#### WHAT THE TASK REQUIRES:
Reproduce verbatim the stretch of the data below from the line containing "The width and height of the screenshot is (853, 640)." through the line containing "at (584, 443).", with both of those lines included.

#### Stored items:
□ □ □ □ □ □ □

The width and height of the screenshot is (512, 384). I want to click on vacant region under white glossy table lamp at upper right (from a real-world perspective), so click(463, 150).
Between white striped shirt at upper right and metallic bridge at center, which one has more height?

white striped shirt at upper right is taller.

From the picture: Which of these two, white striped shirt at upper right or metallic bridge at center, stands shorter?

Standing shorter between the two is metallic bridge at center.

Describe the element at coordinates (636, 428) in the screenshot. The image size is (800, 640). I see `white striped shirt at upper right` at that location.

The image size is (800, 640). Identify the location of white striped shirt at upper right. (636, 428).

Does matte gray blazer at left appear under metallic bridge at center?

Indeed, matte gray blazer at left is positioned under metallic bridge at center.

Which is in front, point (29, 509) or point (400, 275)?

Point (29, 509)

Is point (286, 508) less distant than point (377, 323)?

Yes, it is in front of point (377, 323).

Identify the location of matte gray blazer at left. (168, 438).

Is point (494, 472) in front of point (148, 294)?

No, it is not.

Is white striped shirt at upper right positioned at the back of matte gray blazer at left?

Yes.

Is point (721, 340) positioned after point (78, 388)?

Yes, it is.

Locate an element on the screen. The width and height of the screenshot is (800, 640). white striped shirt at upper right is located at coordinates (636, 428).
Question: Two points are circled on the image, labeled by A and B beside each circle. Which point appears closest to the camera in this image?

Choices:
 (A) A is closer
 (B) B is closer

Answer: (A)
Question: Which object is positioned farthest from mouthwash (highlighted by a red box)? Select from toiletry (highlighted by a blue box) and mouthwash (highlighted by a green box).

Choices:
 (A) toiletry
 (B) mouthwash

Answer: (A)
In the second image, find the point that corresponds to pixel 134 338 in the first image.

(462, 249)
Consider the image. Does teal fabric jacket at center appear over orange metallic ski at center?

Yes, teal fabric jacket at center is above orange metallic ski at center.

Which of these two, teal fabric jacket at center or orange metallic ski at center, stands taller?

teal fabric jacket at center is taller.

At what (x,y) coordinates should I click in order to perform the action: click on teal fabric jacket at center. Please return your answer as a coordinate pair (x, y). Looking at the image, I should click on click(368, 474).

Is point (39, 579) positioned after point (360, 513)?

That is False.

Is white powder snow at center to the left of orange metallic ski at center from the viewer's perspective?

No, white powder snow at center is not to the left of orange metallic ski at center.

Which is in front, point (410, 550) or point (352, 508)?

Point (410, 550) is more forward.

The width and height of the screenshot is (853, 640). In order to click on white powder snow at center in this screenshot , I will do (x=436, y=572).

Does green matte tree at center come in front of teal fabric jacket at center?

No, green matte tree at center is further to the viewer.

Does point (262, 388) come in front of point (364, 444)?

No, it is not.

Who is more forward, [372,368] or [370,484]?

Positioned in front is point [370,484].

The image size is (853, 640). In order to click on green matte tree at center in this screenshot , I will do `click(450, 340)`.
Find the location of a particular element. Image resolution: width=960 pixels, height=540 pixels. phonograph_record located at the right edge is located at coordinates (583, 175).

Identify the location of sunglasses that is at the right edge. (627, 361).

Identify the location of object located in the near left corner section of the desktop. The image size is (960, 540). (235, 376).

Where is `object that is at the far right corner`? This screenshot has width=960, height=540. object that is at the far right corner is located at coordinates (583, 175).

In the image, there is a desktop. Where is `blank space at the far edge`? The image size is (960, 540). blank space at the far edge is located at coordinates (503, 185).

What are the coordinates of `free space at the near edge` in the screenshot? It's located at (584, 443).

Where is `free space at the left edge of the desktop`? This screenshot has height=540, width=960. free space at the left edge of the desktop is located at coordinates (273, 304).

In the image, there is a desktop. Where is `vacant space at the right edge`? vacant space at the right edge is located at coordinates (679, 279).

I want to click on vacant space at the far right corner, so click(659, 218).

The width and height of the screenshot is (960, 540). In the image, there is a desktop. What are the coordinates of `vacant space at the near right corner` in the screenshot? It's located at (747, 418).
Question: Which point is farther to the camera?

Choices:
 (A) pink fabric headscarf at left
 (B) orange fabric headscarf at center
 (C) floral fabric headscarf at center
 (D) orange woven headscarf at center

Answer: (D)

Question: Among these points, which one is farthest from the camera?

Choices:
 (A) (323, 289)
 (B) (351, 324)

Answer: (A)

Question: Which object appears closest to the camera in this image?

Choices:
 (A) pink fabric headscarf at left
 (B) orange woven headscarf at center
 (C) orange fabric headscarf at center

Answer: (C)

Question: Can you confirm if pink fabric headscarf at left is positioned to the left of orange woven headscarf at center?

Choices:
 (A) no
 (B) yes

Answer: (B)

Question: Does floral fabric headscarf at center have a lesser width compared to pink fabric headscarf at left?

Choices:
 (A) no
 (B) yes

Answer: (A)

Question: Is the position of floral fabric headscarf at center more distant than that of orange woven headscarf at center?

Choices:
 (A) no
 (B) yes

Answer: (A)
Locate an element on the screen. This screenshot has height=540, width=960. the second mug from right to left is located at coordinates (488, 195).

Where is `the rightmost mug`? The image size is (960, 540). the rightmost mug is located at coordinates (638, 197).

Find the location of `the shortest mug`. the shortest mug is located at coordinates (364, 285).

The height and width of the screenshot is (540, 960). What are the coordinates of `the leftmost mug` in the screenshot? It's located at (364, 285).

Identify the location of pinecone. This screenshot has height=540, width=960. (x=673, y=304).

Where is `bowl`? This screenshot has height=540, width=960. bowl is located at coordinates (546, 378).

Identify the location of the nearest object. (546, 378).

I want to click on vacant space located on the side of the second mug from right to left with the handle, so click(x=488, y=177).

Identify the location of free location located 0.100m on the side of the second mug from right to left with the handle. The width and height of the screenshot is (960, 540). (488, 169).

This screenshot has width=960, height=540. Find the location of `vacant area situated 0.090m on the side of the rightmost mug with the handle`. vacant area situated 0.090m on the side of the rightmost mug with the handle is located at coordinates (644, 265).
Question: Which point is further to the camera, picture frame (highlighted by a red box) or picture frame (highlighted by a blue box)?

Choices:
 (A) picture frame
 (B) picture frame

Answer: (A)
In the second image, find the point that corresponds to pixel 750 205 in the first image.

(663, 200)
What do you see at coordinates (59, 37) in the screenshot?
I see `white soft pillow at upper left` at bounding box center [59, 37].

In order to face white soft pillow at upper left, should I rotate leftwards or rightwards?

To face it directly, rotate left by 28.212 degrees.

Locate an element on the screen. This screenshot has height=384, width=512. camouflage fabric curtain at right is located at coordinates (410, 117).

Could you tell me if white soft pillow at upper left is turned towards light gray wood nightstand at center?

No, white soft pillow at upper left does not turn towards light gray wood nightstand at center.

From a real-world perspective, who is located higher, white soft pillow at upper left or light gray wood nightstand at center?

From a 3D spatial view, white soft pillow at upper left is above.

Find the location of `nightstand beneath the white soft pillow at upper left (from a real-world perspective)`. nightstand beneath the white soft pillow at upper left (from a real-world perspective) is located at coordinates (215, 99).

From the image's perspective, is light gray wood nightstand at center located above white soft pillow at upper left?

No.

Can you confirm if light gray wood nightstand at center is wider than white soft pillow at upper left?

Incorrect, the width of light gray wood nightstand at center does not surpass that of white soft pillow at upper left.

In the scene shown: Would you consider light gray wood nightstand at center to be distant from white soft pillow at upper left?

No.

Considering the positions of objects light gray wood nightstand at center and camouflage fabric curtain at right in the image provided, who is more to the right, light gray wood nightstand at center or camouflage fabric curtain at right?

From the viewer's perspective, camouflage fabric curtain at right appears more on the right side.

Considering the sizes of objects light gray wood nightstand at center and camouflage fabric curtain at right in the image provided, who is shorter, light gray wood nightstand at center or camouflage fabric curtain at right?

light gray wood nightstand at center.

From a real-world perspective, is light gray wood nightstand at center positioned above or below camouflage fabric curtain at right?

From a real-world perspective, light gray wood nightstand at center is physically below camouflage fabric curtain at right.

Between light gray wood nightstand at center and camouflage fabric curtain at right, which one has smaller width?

□ □ □ □ □ □ □

#### WORKED SOLUTION:
The width and height of the screenshot is (853, 640). In order to click on white powder snow at center in this screenshot , I will do (x=436, y=572).

Does green matte tree at center come in front of teal fabric jacket at center?

No, green matte tree at center is further to the viewer.

Does point (262, 388) come in front of point (364, 444)?

No, it is not.

Who is more forward, [372,368] or [370,484]?

Positioned in front is point [370,484].

The image size is (853, 640). In order to click on green matte tree at center in this screenshot , I will do `click(450, 340)`.
Find the location of a particular element. Image resolution: width=960 pixels, height=540 pixels. phonograph_record located at the right edge is located at coordinates (583, 175).

Identify the location of sunglasses that is at the right edge. (627, 361).

Identify the location of object located in the near left corner section of the desktop. The image size is (960, 540). (235, 376).

Where is `object that is at the far right corner`? This screenshot has width=960, height=540. object that is at the far right corner is located at coordinates (583, 175).

In the image, there is a desktop. Where is `blank space at the far edge`? The image size is (960, 540). blank space at the far edge is located at coordinates (503, 185).

What are the coordinates of `free space at the near edge` in the screenshot? It's located at (584, 443).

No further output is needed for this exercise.